From the line containing "GPS pin TX: D3 -> D6" down to the last line of the records below, restate each line word for word and leave out the rest.

Records supplied: Begin

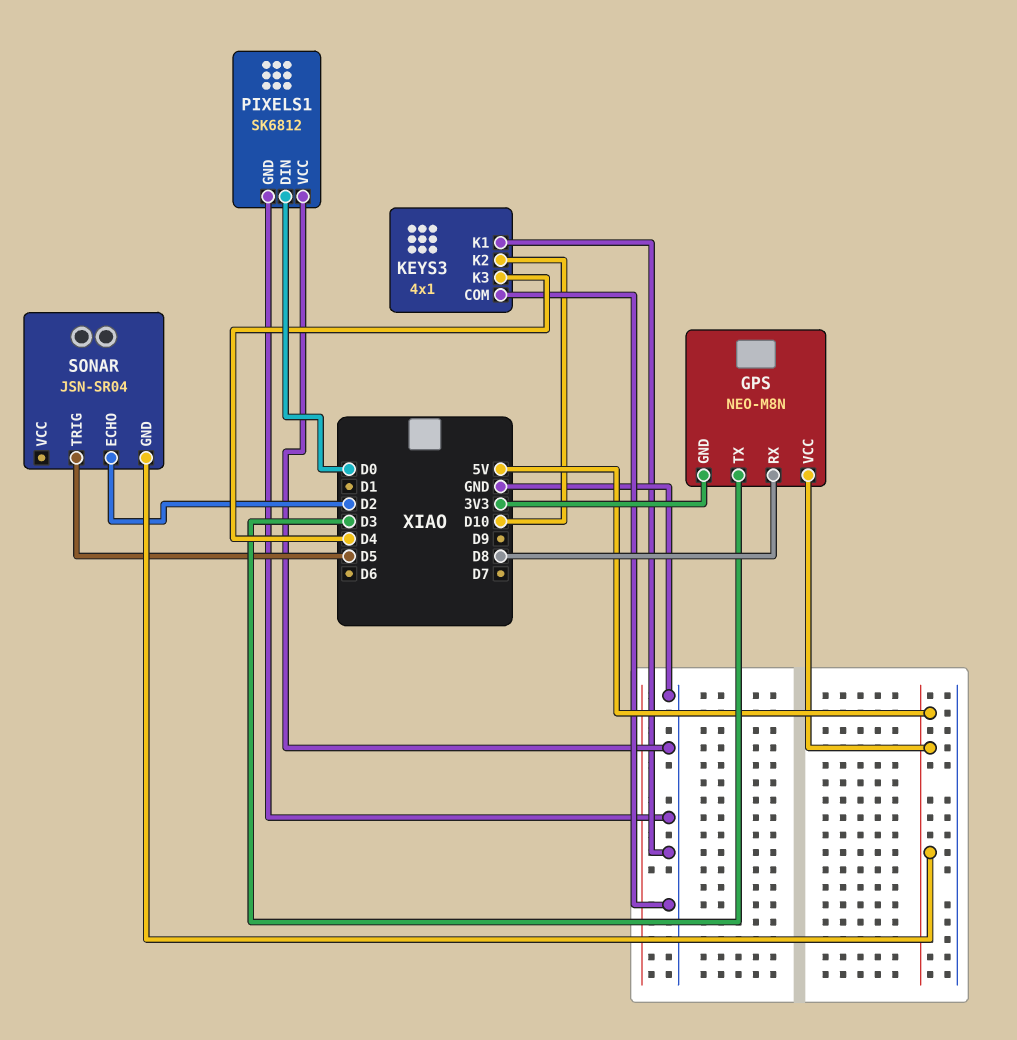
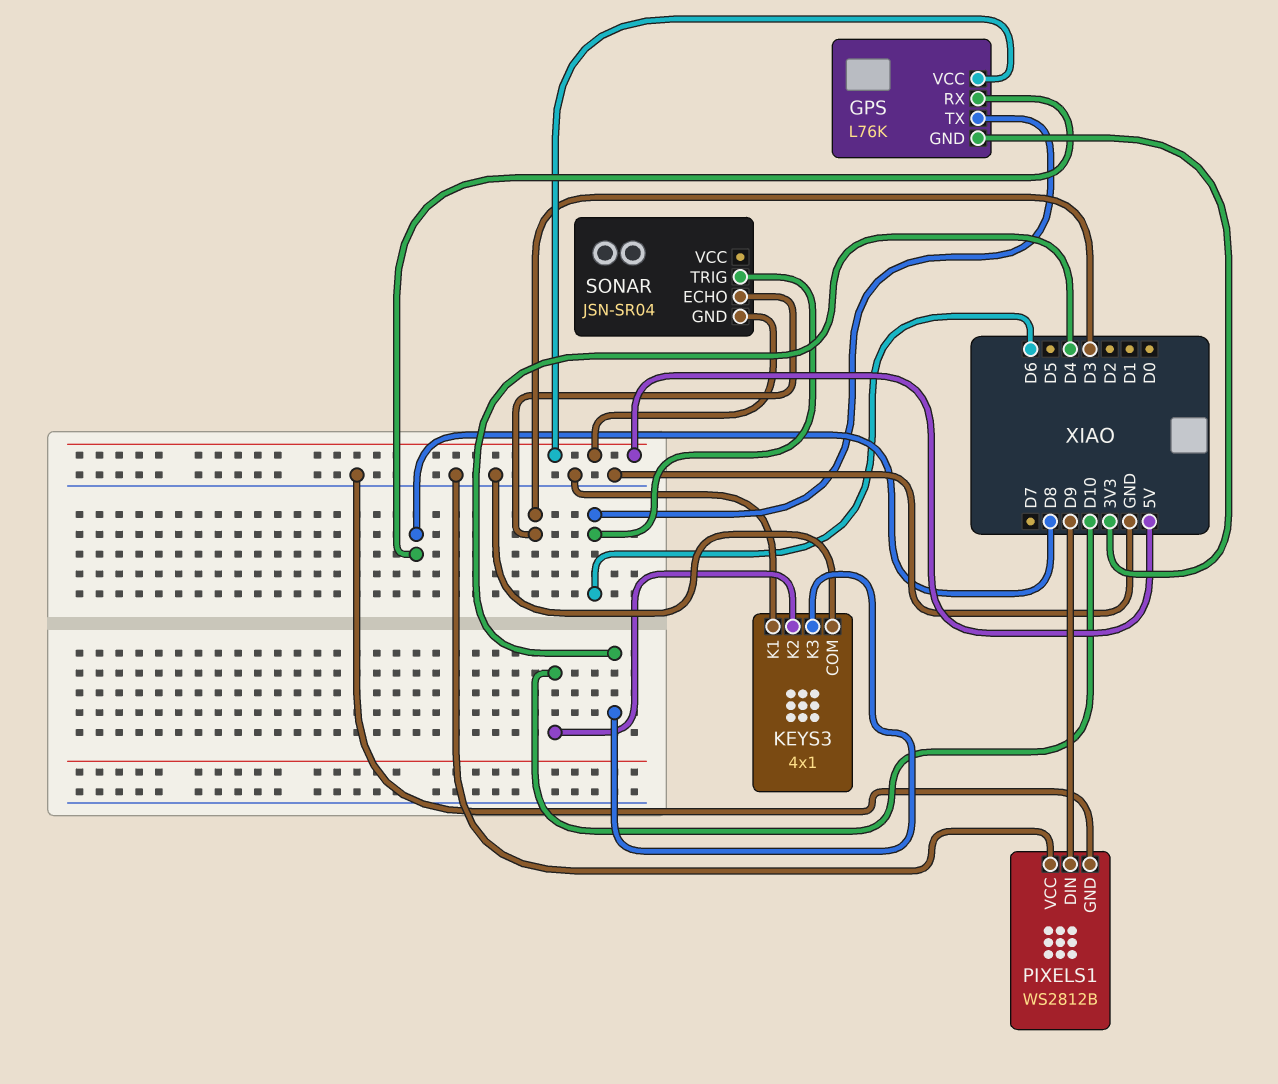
GPS: NEO-M8N -> L76K
GPS pin TX: D3 -> D6
PIXELS1: SK6812 -> WS2812B
PIXELS1 pin DIN: D0 -> D9
SONAR pin ECHO: D2 -> D3
SONAR pin TRIG: D5 -> D6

Records supplied: End

▶ **Task solution**
GPS pin TX: D3 -> D6
PIXELS1: SK6812 -> WS2812B
PIXELS1 pin DIN: D0 -> D9
SONAR pin ECHO: D2 -> D3
SONAR pin TRIG: D5 -> D6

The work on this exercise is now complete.